## Exercise directions
Copy every item below word for word, leaving each line unchanged.
[start of Provided data]
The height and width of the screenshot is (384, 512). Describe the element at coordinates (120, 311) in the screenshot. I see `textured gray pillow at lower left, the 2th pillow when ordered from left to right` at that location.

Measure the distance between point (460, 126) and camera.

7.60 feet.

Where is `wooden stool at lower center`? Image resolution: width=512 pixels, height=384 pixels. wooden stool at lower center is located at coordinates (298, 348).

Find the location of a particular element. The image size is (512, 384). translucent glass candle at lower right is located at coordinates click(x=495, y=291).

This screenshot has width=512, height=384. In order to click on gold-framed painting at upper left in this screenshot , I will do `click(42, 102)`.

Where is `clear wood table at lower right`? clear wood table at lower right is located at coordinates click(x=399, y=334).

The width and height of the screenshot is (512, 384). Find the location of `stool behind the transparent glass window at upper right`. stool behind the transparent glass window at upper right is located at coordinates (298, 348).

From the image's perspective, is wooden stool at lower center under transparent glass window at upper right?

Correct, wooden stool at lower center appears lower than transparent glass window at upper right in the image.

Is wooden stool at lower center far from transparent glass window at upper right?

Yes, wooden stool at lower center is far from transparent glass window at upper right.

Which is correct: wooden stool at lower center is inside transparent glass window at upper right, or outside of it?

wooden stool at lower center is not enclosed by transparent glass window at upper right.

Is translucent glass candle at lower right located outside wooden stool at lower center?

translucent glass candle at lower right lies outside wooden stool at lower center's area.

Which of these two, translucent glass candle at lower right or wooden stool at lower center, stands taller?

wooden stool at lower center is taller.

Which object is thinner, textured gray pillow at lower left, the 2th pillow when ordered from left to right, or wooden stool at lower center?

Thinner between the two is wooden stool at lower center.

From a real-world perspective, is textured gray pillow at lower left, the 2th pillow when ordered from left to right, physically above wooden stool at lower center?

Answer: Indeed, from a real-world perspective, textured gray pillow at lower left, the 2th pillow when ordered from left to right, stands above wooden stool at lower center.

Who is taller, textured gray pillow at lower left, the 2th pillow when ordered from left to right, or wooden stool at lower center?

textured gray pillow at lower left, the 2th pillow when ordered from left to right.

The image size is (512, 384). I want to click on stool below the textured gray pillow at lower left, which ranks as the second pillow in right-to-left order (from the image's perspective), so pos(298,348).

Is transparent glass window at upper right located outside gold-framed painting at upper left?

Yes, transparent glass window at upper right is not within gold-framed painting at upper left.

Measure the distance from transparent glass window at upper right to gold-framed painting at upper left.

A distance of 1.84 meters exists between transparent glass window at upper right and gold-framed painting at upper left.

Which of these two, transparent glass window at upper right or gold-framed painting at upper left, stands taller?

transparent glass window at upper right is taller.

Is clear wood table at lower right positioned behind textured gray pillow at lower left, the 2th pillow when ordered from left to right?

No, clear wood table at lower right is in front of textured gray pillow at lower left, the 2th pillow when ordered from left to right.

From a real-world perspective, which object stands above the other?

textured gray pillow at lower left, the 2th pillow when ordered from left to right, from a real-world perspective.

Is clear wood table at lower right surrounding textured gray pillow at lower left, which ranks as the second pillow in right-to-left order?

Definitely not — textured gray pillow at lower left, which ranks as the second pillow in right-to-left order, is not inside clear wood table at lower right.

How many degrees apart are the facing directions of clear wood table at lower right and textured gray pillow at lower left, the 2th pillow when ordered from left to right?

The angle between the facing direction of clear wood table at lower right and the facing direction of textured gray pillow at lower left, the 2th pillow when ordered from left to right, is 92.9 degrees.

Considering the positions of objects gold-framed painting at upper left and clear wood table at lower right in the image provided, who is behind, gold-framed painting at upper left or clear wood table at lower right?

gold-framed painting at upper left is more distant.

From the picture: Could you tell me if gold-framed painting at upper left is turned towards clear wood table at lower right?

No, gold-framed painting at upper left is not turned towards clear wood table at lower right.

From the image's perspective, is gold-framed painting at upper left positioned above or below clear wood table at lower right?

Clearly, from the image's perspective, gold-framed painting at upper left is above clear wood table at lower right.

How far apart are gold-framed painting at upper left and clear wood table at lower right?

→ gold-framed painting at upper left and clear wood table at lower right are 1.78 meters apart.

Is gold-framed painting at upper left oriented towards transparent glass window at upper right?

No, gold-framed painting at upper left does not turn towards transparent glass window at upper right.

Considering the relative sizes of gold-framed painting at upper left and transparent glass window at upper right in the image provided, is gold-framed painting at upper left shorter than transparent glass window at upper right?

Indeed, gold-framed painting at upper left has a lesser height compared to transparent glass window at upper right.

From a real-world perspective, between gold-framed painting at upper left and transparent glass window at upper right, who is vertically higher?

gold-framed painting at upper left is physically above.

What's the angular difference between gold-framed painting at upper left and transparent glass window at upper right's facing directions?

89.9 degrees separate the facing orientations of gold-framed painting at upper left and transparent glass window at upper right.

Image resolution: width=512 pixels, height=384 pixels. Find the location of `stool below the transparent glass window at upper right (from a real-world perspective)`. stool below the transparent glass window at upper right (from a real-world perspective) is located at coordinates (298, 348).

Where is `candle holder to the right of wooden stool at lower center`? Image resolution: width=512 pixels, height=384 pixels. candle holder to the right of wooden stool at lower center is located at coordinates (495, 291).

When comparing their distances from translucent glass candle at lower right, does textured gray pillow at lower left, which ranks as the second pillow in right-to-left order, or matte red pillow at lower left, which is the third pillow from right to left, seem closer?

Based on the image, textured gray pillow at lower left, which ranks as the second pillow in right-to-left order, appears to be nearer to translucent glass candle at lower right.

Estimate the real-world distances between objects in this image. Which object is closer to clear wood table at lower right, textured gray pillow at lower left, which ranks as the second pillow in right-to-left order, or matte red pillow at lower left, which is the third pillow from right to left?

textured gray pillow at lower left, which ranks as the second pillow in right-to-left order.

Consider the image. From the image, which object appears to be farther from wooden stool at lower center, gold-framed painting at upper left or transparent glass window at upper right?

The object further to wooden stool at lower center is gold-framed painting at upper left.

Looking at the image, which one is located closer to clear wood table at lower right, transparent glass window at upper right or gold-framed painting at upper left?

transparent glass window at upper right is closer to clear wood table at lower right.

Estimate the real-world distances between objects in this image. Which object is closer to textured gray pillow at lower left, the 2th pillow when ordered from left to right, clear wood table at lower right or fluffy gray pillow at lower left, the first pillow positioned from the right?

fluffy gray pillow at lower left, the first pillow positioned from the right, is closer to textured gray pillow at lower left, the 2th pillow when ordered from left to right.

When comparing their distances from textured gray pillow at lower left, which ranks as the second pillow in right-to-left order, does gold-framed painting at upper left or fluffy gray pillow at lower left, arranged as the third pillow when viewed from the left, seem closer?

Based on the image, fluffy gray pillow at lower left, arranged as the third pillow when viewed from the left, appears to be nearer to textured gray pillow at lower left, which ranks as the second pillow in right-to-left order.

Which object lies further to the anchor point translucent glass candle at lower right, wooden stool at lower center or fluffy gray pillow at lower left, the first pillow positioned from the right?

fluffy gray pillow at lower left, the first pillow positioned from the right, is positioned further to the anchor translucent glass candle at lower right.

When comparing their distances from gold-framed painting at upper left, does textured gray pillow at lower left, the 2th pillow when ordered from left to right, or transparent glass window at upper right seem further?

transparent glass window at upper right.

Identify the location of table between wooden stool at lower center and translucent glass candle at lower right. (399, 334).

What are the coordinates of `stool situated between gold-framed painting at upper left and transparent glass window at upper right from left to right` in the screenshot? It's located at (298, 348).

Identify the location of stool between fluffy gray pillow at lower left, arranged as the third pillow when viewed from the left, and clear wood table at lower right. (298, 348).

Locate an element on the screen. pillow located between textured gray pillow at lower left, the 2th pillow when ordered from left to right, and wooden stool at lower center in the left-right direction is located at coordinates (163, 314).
[end of Provided data]
## Response
The height and width of the screenshot is (384, 512). Describe the element at coordinates (120, 311) in the screenshot. I see `textured gray pillow at lower left, the 2th pillow when ordered from left to right` at that location.

Measure the distance between point (460, 126) and camera.

7.60 feet.

Where is `wooden stool at lower center`? Image resolution: width=512 pixels, height=384 pixels. wooden stool at lower center is located at coordinates (298, 348).

Find the location of a particular element. The image size is (512, 384). translucent glass candle at lower right is located at coordinates click(x=495, y=291).

This screenshot has width=512, height=384. In order to click on gold-framed painting at upper left in this screenshot , I will do `click(42, 102)`.

Where is `clear wood table at lower right`? clear wood table at lower right is located at coordinates click(x=399, y=334).

The width and height of the screenshot is (512, 384). Find the location of `stool behind the transparent glass window at upper right`. stool behind the transparent glass window at upper right is located at coordinates (298, 348).

From the image's perspective, is wooden stool at lower center under transparent glass window at upper right?

Correct, wooden stool at lower center appears lower than transparent glass window at upper right in the image.

Is wooden stool at lower center far from transparent glass window at upper right?

Yes, wooden stool at lower center is far from transparent glass window at upper right.

Which is correct: wooden stool at lower center is inside transparent glass window at upper right, or outside of it?

wooden stool at lower center is not enclosed by transparent glass window at upper right.

Is translucent glass candle at lower right located outside wooden stool at lower center?

translucent glass candle at lower right lies outside wooden stool at lower center's area.

Which of these two, translucent glass candle at lower right or wooden stool at lower center, stands taller?

wooden stool at lower center is taller.

Which object is thinner, textured gray pillow at lower left, the 2th pillow when ordered from left to right, or wooden stool at lower center?

Thinner between the two is wooden stool at lower center.

From a real-world perspective, is textured gray pillow at lower left, the 2th pillow when ordered from left to right, physically above wooden stool at lower center?

Answer: Indeed, from a real-world perspective, textured gray pillow at lower left, the 2th pillow when ordered from left to right, stands above wooden stool at lower center.

Who is taller, textured gray pillow at lower left, the 2th pillow when ordered from left to right, or wooden stool at lower center?

textured gray pillow at lower left, the 2th pillow when ordered from left to right.

The image size is (512, 384). I want to click on stool below the textured gray pillow at lower left, which ranks as the second pillow in right-to-left order (from the image's perspective), so pos(298,348).

Is transparent glass window at upper right located outside gold-framed painting at upper left?

Yes, transparent glass window at upper right is not within gold-framed painting at upper left.

Measure the distance from transparent glass window at upper right to gold-framed painting at upper left.

A distance of 1.84 meters exists between transparent glass window at upper right and gold-framed painting at upper left.

Which of these two, transparent glass window at upper right or gold-framed painting at upper left, stands taller?

transparent glass window at upper right is taller.

Is clear wood table at lower right positioned behind textured gray pillow at lower left, the 2th pillow when ordered from left to right?

No, clear wood table at lower right is in front of textured gray pillow at lower left, the 2th pillow when ordered from left to right.

From a real-world perspective, which object stands above the other?

textured gray pillow at lower left, the 2th pillow when ordered from left to right, from a real-world perspective.

Is clear wood table at lower right surrounding textured gray pillow at lower left, which ranks as the second pillow in right-to-left order?

Definitely not — textured gray pillow at lower left, which ranks as the second pillow in right-to-left order, is not inside clear wood table at lower right.

How many degrees apart are the facing directions of clear wood table at lower right and textured gray pillow at lower left, the 2th pillow when ordered from left to right?

The angle between the facing direction of clear wood table at lower right and the facing direction of textured gray pillow at lower left, the 2th pillow when ordered from left to right, is 92.9 degrees.

Considering the positions of objects gold-framed painting at upper left and clear wood table at lower right in the image provided, who is behind, gold-framed painting at upper left or clear wood table at lower right?

gold-framed painting at upper left is more distant.

From the picture: Could you tell me if gold-framed painting at upper left is turned towards clear wood table at lower right?

No, gold-framed painting at upper left is not turned towards clear wood table at lower right.

From the image's perspective, is gold-framed painting at upper left positioned above or below clear wood table at lower right?

Clearly, from the image's perspective, gold-framed painting at upper left is above clear wood table at lower right.

How far apart are gold-framed painting at upper left and clear wood table at lower right?

→ gold-framed painting at upper left and clear wood table at lower right are 1.78 meters apart.

Is gold-framed painting at upper left oriented towards transparent glass window at upper right?

No, gold-framed painting at upper left does not turn towards transparent glass window at upper right.

Considering the relative sizes of gold-framed painting at upper left and transparent glass window at upper right in the image provided, is gold-framed painting at upper left shorter than transparent glass window at upper right?

Indeed, gold-framed painting at upper left has a lesser height compared to transparent glass window at upper right.

From a real-world perspective, between gold-framed painting at upper left and transparent glass window at upper right, who is vertically higher?

gold-framed painting at upper left is physically above.

What's the angular difference between gold-framed painting at upper left and transparent glass window at upper right's facing directions?

89.9 degrees separate the facing orientations of gold-framed painting at upper left and transparent glass window at upper right.

Image resolution: width=512 pixels, height=384 pixels. Find the location of `stool below the transparent glass window at upper right (from a real-world perspective)`. stool below the transparent glass window at upper right (from a real-world perspective) is located at coordinates (298, 348).

Where is `candle holder to the right of wooden stool at lower center`? Image resolution: width=512 pixels, height=384 pixels. candle holder to the right of wooden stool at lower center is located at coordinates (495, 291).

When comparing their distances from translucent glass candle at lower right, does textured gray pillow at lower left, which ranks as the second pillow in right-to-left order, or matte red pillow at lower left, which is the third pillow from right to left, seem closer?

Based on the image, textured gray pillow at lower left, which ranks as the second pillow in right-to-left order, appears to be nearer to translucent glass candle at lower right.

Estimate the real-world distances between objects in this image. Which object is closer to clear wood table at lower right, textured gray pillow at lower left, which ranks as the second pillow in right-to-left order, or matte red pillow at lower left, which is the third pillow from right to left?

textured gray pillow at lower left, which ranks as the second pillow in right-to-left order.

Consider the image. From the image, which object appears to be farther from wooden stool at lower center, gold-framed painting at upper left or transparent glass window at upper right?

The object further to wooden stool at lower center is gold-framed painting at upper left.

Looking at the image, which one is located closer to clear wood table at lower right, transparent glass window at upper right or gold-framed painting at upper left?

transparent glass window at upper right is closer to clear wood table at lower right.

Estimate the real-world distances between objects in this image. Which object is closer to textured gray pillow at lower left, the 2th pillow when ordered from left to right, clear wood table at lower right or fluffy gray pillow at lower left, the first pillow positioned from the right?

fluffy gray pillow at lower left, the first pillow positioned from the right, is closer to textured gray pillow at lower left, the 2th pillow when ordered from left to right.

When comparing their distances from textured gray pillow at lower left, which ranks as the second pillow in right-to-left order, does gold-framed painting at upper left or fluffy gray pillow at lower left, arranged as the third pillow when viewed from the left, seem closer?

Based on the image, fluffy gray pillow at lower left, arranged as the third pillow when viewed from the left, appears to be nearer to textured gray pillow at lower left, which ranks as the second pillow in right-to-left order.

Which object lies further to the anchor point translucent glass candle at lower right, wooden stool at lower center or fluffy gray pillow at lower left, the first pillow positioned from the right?

fluffy gray pillow at lower left, the first pillow positioned from the right, is positioned further to the anchor translucent glass candle at lower right.

When comparing their distances from gold-framed painting at upper left, does textured gray pillow at lower left, the 2th pillow when ordered from left to right, or transparent glass window at upper right seem further?

transparent glass window at upper right.

Identify the location of table between wooden stool at lower center and translucent glass candle at lower right. (399, 334).

What are the coordinates of `stool situated between gold-framed painting at upper left and transparent glass window at upper right from left to right` in the screenshot? It's located at (298, 348).

Identify the location of stool between fluffy gray pillow at lower left, arranged as the third pillow when viewed from the left, and clear wood table at lower right. (298, 348).

Locate an element on the screen. pillow located between textured gray pillow at lower left, the 2th pillow when ordered from left to right, and wooden stool at lower center in the left-right direction is located at coordinates (163, 314).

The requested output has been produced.